### Dataset excerpts
Content starts
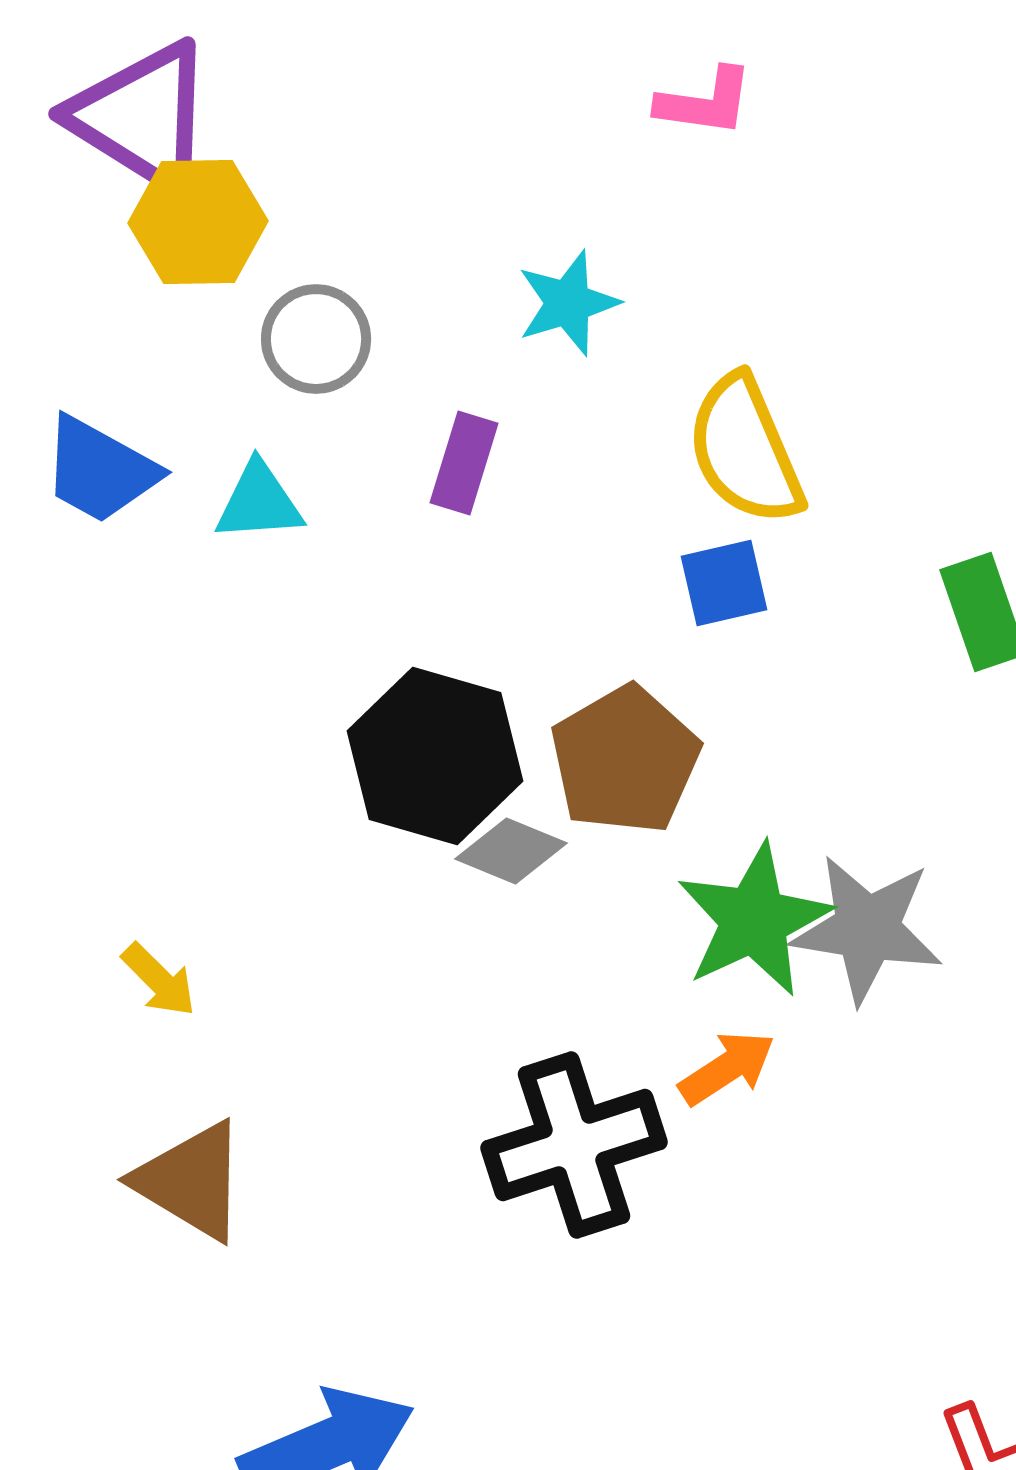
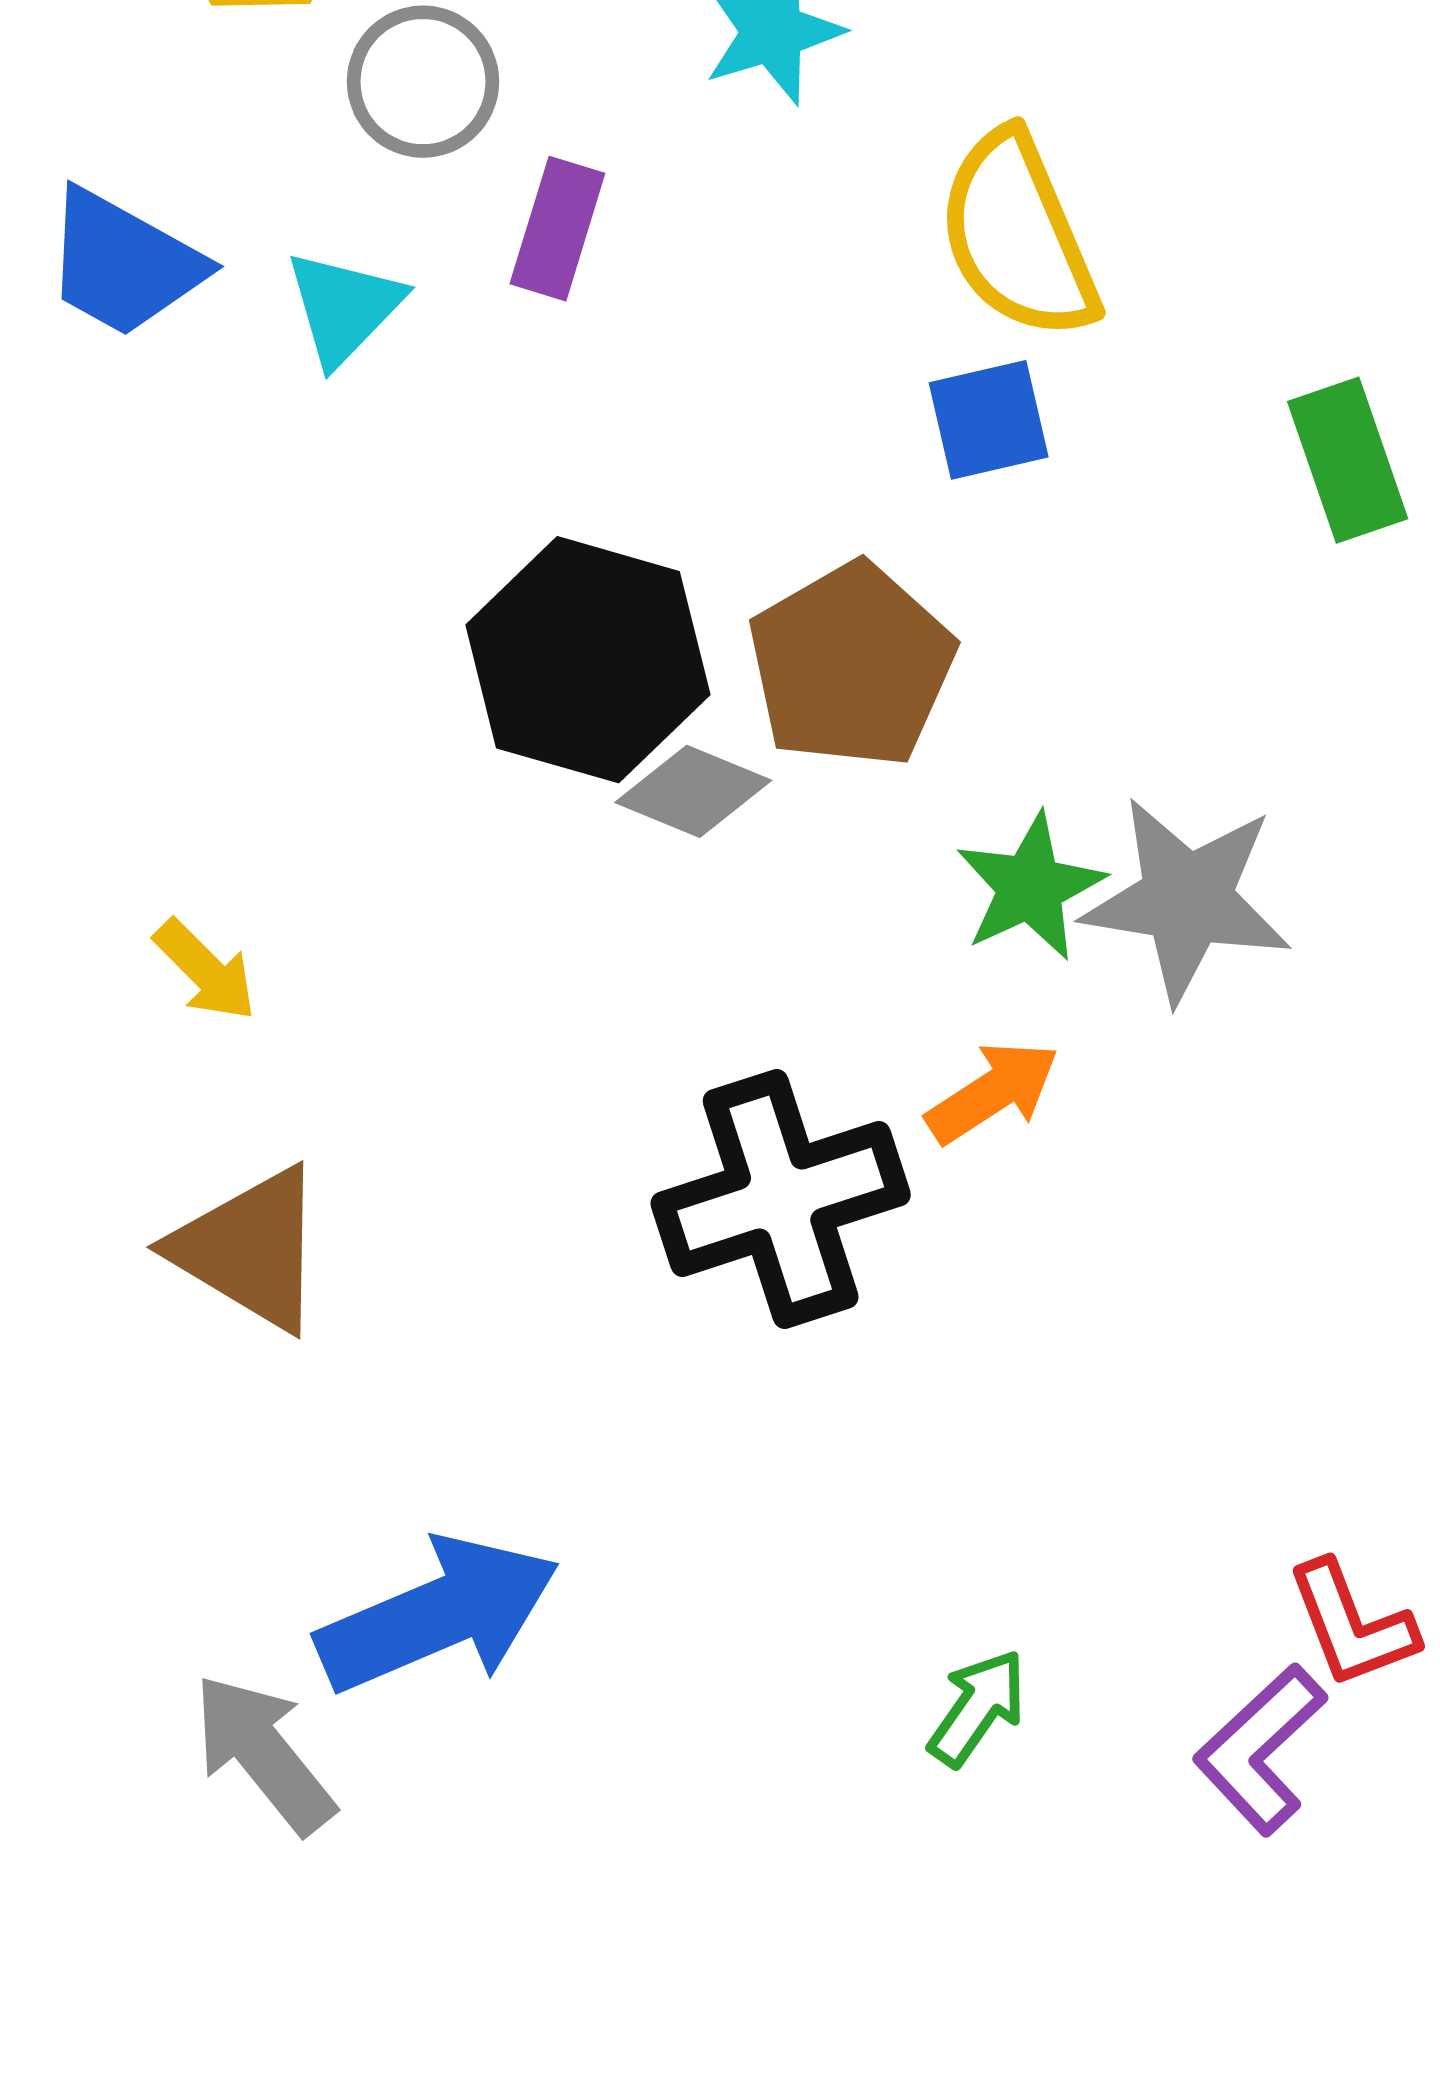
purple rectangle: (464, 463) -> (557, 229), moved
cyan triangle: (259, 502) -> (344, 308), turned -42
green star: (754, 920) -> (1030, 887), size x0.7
Content ends
Content starts
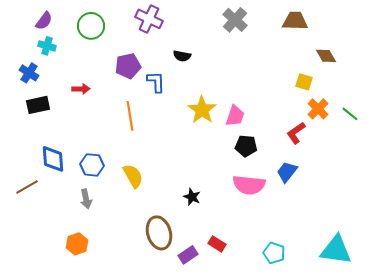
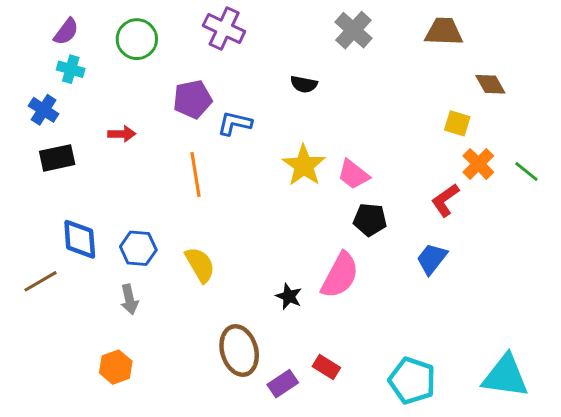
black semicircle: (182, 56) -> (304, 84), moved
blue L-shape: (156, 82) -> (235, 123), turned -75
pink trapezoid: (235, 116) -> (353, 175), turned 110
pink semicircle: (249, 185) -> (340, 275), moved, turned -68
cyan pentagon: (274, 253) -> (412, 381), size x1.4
Content ends
### Work instructions
Report only how many lines of the listing hold the word "semicircle".

### Exercise answer
2